> TASK DESCRIPTION
Once you find the line containing "none -> tan brick F11 level 1" in the data below, copy it and each following line exactly, up to and including the line containing "none -> black plate D3:D4 level 1", and nothing else.

▼▼▼

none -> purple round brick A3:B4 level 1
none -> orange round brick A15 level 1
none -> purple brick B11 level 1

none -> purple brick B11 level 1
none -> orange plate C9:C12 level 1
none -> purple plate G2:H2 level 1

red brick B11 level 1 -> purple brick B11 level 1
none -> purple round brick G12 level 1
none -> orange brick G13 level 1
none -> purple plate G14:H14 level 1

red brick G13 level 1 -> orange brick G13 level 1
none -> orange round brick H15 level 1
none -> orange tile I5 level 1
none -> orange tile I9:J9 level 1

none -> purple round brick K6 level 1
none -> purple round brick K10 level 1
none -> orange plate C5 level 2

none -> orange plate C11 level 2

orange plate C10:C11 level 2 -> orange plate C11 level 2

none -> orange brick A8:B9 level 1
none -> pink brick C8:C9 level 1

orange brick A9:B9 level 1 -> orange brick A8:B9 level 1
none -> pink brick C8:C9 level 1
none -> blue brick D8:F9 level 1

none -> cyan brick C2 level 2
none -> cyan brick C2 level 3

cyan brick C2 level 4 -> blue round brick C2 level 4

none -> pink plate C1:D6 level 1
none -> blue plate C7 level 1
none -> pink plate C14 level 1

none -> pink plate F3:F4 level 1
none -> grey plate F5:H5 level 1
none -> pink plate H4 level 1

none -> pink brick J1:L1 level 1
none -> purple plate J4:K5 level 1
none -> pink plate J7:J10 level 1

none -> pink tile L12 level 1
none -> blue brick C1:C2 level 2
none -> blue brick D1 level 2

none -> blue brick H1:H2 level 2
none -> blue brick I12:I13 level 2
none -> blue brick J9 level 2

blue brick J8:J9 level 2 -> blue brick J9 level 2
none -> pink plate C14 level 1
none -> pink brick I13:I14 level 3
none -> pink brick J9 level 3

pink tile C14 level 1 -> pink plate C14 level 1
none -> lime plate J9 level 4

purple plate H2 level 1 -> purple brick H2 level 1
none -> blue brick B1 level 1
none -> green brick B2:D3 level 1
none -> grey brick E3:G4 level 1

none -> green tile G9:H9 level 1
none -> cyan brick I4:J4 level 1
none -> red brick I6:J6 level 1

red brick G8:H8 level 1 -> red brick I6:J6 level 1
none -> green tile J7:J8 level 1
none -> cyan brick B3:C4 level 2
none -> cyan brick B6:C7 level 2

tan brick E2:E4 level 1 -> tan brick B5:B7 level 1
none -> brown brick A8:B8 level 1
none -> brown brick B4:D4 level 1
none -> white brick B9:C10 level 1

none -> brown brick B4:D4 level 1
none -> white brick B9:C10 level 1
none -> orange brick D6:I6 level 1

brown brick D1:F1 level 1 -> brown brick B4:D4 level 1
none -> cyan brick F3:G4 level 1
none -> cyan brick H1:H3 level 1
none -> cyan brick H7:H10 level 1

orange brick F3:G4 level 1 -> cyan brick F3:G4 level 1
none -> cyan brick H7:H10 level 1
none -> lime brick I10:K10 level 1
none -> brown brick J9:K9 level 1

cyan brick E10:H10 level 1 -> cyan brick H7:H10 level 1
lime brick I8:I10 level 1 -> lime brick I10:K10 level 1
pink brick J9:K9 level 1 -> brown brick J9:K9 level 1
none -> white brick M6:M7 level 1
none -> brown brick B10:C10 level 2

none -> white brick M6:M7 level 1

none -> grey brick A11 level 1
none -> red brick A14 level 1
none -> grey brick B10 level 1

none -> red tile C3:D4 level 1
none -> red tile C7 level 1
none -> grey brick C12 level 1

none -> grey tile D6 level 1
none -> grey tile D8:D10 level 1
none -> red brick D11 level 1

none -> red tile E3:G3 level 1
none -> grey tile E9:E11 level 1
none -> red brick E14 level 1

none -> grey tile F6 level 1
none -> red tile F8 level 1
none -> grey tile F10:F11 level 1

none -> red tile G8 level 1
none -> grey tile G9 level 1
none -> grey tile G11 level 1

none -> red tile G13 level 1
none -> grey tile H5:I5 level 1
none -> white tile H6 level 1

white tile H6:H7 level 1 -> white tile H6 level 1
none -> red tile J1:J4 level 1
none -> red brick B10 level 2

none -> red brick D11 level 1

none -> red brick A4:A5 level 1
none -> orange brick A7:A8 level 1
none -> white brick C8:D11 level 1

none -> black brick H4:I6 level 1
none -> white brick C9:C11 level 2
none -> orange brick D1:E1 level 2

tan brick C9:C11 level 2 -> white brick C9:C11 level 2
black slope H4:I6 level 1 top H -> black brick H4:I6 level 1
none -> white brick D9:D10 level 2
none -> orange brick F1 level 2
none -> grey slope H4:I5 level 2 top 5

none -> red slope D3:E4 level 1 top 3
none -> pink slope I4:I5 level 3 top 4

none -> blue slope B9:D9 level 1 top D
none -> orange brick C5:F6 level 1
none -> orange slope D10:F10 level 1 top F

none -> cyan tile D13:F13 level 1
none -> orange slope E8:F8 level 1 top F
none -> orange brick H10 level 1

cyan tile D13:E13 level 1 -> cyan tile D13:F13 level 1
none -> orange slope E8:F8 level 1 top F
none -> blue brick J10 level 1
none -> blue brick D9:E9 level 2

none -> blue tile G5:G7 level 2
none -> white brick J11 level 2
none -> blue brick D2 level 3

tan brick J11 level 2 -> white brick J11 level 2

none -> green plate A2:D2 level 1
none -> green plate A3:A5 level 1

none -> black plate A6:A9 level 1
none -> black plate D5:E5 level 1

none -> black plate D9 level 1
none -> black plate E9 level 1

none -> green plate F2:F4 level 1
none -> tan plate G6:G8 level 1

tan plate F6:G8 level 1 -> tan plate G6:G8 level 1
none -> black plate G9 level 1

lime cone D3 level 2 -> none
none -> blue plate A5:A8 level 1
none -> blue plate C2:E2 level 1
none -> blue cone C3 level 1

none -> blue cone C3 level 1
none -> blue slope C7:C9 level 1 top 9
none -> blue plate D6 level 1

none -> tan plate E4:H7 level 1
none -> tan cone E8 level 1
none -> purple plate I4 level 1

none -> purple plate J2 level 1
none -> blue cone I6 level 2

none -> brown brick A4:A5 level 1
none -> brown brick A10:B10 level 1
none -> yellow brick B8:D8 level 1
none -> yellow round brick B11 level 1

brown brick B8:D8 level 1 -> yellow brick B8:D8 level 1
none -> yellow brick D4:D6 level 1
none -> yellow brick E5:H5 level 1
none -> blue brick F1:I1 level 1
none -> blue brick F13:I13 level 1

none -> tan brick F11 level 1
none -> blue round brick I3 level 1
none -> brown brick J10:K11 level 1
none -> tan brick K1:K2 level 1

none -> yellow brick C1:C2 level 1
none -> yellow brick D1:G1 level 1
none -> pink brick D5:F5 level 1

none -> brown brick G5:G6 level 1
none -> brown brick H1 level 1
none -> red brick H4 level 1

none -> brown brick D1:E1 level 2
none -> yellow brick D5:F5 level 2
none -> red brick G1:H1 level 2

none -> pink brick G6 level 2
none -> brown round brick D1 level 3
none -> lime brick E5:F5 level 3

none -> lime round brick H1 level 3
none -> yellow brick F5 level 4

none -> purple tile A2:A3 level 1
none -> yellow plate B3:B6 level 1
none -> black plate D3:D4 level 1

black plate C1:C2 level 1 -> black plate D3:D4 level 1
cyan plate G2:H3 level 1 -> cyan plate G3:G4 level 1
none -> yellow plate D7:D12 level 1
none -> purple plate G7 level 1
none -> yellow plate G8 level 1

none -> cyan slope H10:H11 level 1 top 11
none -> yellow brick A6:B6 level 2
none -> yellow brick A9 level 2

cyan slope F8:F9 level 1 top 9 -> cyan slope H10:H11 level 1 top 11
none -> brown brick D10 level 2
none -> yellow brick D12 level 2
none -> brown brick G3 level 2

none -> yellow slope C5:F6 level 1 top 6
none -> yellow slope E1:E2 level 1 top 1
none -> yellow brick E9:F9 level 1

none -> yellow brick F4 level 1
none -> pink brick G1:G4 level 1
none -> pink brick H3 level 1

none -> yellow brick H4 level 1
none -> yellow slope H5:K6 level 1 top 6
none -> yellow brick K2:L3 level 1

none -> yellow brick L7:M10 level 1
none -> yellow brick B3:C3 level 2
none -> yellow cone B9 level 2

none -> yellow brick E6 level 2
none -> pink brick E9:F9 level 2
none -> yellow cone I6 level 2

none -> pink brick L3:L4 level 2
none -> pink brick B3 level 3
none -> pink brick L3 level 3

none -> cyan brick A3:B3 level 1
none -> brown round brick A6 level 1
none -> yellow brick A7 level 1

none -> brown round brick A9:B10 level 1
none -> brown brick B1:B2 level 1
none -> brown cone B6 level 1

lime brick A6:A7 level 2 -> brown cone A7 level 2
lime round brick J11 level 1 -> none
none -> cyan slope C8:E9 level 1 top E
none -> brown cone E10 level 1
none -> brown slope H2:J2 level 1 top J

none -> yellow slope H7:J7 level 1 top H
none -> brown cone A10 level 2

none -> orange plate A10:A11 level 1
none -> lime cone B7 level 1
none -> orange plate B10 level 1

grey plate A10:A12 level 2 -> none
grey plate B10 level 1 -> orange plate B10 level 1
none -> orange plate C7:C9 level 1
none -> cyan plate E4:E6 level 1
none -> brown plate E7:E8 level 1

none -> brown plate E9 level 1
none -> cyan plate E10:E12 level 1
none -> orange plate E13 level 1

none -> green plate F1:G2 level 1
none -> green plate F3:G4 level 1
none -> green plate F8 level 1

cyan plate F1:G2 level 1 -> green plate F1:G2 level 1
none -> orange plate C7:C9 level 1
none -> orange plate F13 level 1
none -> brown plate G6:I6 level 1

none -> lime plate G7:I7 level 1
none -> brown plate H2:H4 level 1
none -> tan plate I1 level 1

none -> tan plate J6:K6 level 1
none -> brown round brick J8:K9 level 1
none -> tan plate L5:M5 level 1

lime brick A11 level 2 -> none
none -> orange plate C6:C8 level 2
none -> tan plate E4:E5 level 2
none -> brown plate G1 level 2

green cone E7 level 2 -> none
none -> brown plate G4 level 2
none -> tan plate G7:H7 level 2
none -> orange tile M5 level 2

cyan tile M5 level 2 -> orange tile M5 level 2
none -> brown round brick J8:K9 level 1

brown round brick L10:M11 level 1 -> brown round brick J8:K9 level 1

▲▲▲

> EXERCISE RESPONSE
none -> tan brick F11 level 1
none -> blue round brick I3 level 1
none -> brown brick J10:K11 level 1
none -> tan brick K1:K2 level 1

none -> yellow brick C1:C2 level 1
none -> yellow brick D1:G1 level 1
none -> pink brick D5:F5 level 1

none -> brown brick G5:G6 level 1
none -> brown brick H1 level 1
none -> red brick H4 level 1

none -> brown brick D1:E1 level 2
none -> yellow brick D5:F5 level 2
none -> red brick G1:H1 level 2

none -> pink brick G6 level 2
none -> brown round brick D1 level 3
none -> lime brick E5:F5 level 3

none -> lime round brick H1 level 3
none -> yellow brick F5 level 4

none -> purple tile A2:A3 level 1
none -> yellow plate B3:B6 level 1
none -> black plate D3:D4 level 1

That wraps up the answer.